━━━━━ Extracted information

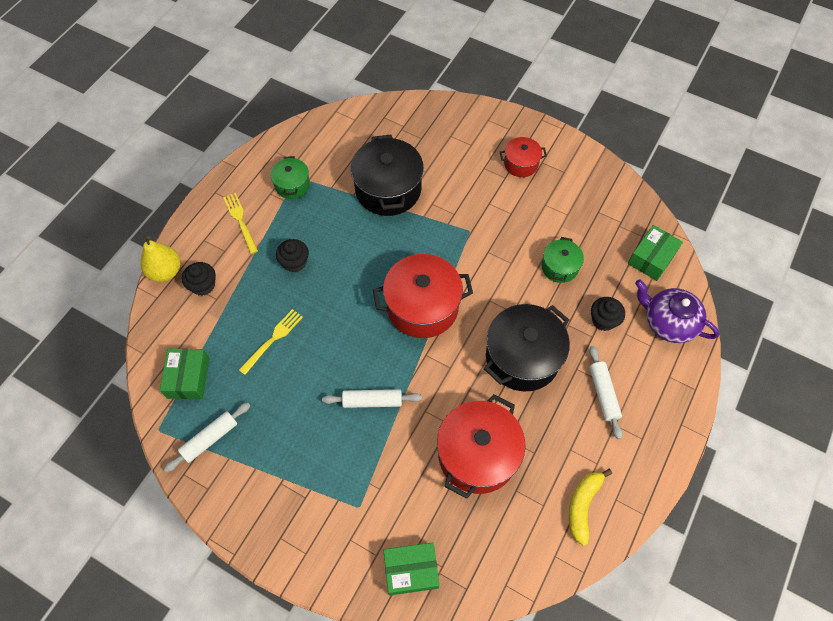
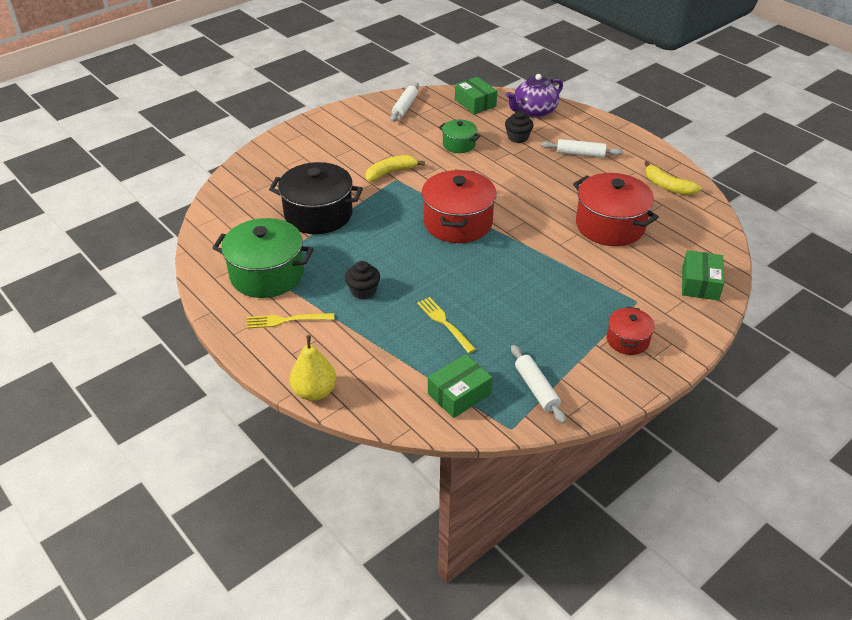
camera: 70 degrees left, 20 degrees down
(188, 378) = (459, 394): green box -> green box turned 60 degrees counterclockwise
(203, 285) = (351, 363): black cupcake -> none
(292, 185) = (267, 274): green pot -> green pot, size x1.87
(372, 401) = (539, 272): white rolling pin -> white rolling pin (405, 107)
(479, 223) = (390, 173): none -> yellow banana
(521, 164) = (344, 137): red pot -> red pot (627, 340)
(522, 357) = (532, 182): black pot -> none

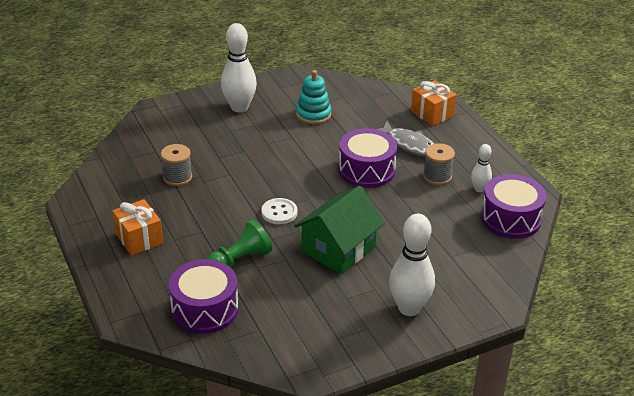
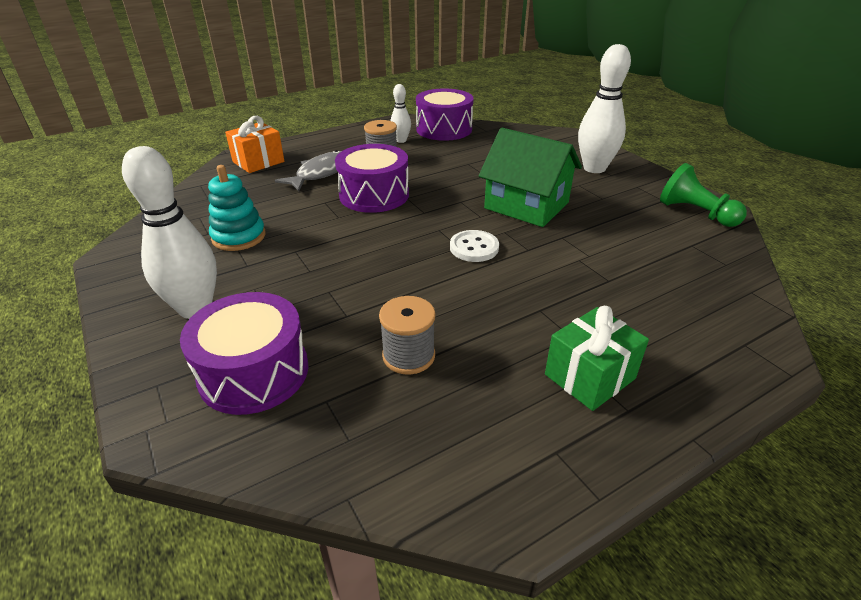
camera: 95 degrees left, 0 degrees up
(139, 239) = (589, 376): orange gift -> green gift
(205, 309) = (692, 287): purple drum -> purple drum (254, 372)
(240, 260) = (583, 269): green pawn -> green pawn (695, 213)

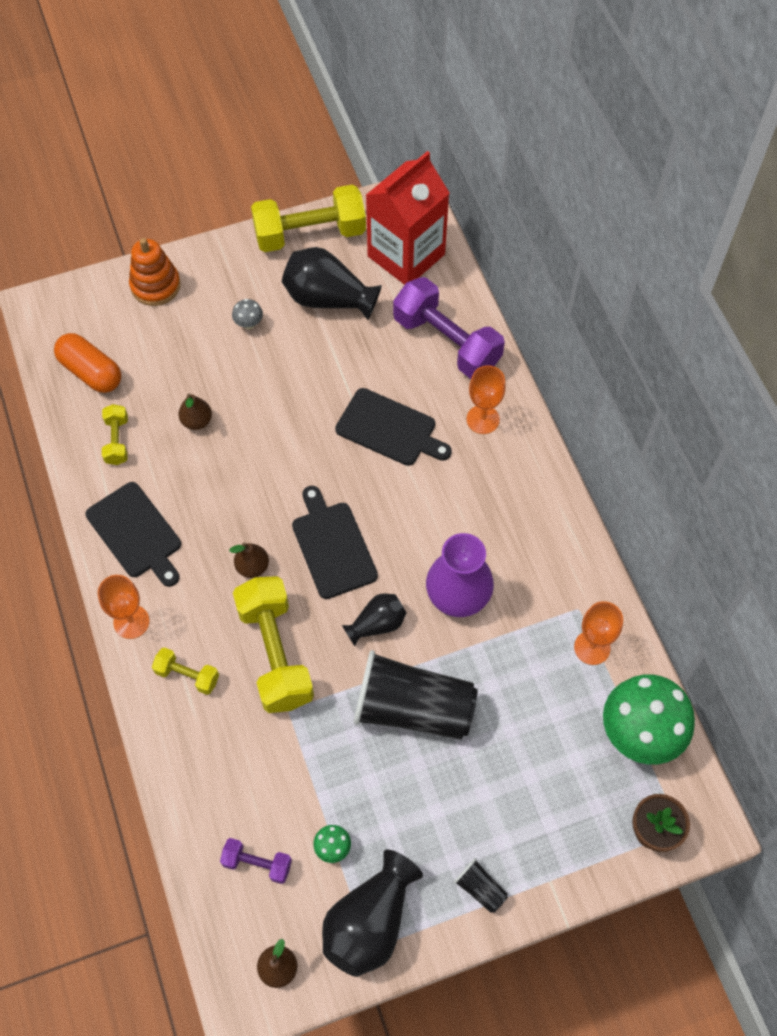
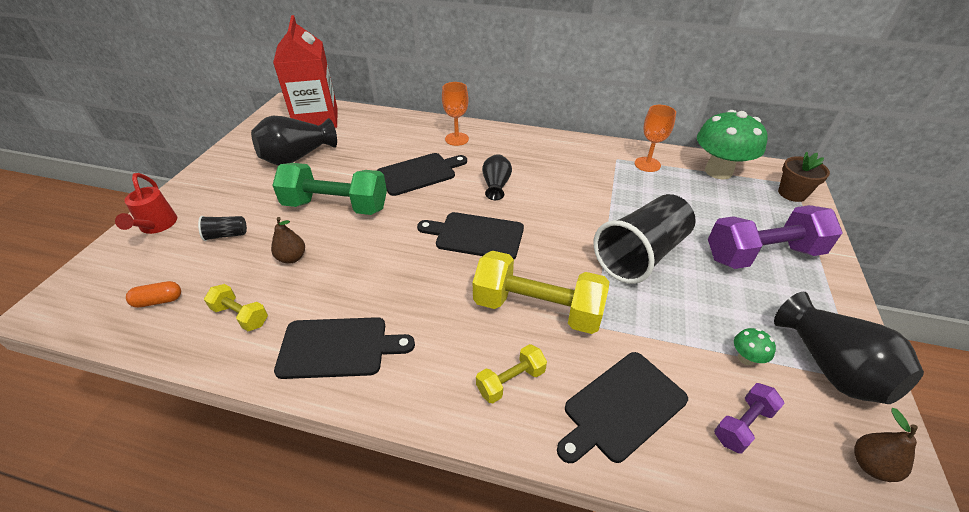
camera: 55 degrees left, 20 degrees down
(91, 372) = (158, 301): orange capsule -> orange capsule, size x0.57
(131, 622) = (419, 398): orange goblet -> none
(155, 285) = (156, 226): orange stacking toy -> red watering can
(216, 767) = (622, 407): none -> black cutting board
(249, 324) = (260, 196): grey mushroom -> none
(252, 567) = (449, 286): brown pear -> none
(283, 397) = (336, 206): none -> green dumbbell
(310, 234) = (244, 144): yellow dumbbell -> none
(377, 624) = (558, 242): black vase -> black vase (496, 186)
(446, 342) = (391, 130): purple dumbbell -> purple dumbbell (762, 254)
(458, 595) = (567, 197): purple vase -> none
(480, 888) = (814, 286): black cup -> black cup (226, 235)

━━━━━━━━━━

§ About this exercise
The answer must consist solely of the lines from the one with "camera: 95 degrees left, 0 degrees up" through the final line of the data, each reproduced exactly and with pictures omitted.

§ Result of the exercise
camera: 95 degrees left, 0 degrees up
(139, 239) = (589, 376): orange gift -> green gift
(205, 309) = (692, 287): purple drum -> purple drum (254, 372)
(240, 260) = (583, 269): green pawn -> green pawn (695, 213)

camera: 55 degrees left, 20 degrees down
(91, 372) = (158, 301): orange capsule -> orange capsule, size x0.57
(131, 622) = (419, 398): orange goblet -> none
(155, 285) = (156, 226): orange stacking toy -> red watering can
(216, 767) = (622, 407): none -> black cutting board
(249, 324) = (260, 196): grey mushroom -> none
(252, 567) = (449, 286): brown pear -> none
(283, 397) = (336, 206): none -> green dumbbell
(310, 234) = (244, 144): yellow dumbbell -> none
(377, 624) = (558, 242): black vase -> black vase (496, 186)
(446, 342) = (391, 130): purple dumbbell -> purple dumbbell (762, 254)
(458, 595) = (567, 197): purple vase -> none
(480, 888) = (814, 286): black cup -> black cup (226, 235)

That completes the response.